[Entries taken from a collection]
-------------------------

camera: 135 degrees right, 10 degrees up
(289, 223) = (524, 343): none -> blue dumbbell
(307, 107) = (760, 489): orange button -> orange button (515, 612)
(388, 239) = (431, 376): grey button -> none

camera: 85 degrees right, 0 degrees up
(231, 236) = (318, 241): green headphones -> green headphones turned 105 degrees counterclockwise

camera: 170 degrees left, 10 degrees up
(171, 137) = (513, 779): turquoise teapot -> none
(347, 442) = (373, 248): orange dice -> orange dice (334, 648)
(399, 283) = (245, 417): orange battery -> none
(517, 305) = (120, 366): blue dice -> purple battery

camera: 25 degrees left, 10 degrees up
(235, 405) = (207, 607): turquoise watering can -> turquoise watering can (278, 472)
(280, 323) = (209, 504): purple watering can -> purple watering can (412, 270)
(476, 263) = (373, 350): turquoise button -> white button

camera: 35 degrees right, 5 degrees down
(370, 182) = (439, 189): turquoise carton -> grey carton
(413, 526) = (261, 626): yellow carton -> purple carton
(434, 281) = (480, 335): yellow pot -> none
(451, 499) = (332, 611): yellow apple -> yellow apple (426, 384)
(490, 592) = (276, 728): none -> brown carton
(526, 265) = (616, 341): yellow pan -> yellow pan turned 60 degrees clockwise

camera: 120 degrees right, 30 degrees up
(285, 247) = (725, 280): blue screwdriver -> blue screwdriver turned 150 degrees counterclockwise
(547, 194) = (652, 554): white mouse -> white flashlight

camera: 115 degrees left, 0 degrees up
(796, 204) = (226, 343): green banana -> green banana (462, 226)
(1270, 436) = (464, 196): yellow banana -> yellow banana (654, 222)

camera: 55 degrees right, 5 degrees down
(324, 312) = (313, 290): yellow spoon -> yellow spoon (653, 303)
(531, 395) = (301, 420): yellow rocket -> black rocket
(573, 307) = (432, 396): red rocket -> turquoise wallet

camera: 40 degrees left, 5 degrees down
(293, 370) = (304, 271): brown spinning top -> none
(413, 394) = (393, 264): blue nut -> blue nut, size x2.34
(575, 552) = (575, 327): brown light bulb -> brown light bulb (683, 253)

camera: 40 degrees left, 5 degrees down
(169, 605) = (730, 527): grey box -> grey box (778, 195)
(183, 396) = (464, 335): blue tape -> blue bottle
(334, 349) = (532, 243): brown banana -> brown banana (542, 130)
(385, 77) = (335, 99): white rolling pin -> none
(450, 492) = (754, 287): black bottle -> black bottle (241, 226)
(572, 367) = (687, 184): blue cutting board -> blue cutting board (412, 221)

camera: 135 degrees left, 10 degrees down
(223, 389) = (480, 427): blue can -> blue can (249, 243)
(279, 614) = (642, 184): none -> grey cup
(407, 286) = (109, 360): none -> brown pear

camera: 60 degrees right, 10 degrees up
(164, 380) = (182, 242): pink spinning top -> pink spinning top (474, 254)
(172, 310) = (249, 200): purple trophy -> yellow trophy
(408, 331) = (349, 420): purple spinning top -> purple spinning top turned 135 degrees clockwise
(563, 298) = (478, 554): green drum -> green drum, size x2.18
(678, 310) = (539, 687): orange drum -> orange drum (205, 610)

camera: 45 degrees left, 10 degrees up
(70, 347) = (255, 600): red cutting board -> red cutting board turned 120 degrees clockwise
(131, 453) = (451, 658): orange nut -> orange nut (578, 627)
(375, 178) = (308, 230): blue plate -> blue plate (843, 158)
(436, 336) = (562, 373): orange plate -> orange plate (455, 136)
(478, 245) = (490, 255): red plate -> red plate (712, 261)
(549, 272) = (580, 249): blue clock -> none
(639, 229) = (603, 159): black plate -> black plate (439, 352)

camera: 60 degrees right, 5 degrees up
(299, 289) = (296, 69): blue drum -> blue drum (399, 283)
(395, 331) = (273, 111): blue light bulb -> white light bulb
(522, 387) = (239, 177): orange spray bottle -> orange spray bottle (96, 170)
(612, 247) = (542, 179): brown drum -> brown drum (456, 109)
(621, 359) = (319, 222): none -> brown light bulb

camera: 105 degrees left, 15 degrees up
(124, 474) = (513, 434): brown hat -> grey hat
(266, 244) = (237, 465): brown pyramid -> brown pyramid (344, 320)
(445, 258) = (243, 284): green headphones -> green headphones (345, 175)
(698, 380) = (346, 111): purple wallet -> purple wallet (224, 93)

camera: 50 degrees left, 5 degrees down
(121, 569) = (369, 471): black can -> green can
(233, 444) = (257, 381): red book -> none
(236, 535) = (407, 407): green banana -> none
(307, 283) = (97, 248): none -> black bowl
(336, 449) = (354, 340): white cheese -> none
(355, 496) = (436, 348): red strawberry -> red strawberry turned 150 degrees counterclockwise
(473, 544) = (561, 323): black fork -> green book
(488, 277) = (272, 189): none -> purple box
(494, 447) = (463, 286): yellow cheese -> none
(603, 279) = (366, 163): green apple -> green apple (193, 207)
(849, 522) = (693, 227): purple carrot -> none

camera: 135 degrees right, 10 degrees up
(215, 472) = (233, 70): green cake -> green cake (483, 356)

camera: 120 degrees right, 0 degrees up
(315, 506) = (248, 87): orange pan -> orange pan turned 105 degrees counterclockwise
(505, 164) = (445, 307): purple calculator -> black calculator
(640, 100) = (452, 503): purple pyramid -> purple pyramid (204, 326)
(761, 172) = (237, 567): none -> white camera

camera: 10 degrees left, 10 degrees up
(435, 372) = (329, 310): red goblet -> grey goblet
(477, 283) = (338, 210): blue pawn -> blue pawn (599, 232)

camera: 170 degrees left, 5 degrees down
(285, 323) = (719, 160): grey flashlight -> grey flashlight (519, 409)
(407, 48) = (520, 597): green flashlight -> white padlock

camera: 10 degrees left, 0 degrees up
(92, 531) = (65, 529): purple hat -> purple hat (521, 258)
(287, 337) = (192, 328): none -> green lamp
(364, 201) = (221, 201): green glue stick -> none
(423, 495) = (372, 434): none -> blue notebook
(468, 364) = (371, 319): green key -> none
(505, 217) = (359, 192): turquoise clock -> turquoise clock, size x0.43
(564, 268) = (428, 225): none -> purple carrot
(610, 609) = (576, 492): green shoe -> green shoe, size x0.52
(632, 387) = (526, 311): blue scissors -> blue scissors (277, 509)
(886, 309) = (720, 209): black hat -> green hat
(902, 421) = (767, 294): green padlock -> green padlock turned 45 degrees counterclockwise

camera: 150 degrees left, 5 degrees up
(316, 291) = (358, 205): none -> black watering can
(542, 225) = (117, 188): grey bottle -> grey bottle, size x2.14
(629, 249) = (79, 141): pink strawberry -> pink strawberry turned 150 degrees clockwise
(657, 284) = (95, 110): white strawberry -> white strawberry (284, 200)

-------------------------

:: WHAT YOU WILL DO ::
Copy out every line above where "turned" is present.

:: EXERCISE SOLUTION ::
(231, 236) = (318, 241): green headphones -> green headphones turned 105 degrees counterclockwise
(526, 265) = (616, 341): yellow pan -> yellow pan turned 60 degrees clockwise
(285, 247) = (725, 280): blue screwdriver -> blue screwdriver turned 150 degrees counterclockwise
(408, 331) = (349, 420): purple spinning top -> purple spinning top turned 135 degrees clockwise
(70, 347) = (255, 600): red cutting board -> red cutting board turned 120 degrees clockwise
(355, 496) = (436, 348): red strawberry -> red strawberry turned 150 degrees counterclockwise
(315, 506) = (248, 87): orange pan -> orange pan turned 105 degrees counterclockwise
(902, 421) = (767, 294): green padlock -> green padlock turned 45 degrees counterclockwise
(629, 249) = (79, 141): pink strawberry -> pink strawberry turned 150 degrees clockwise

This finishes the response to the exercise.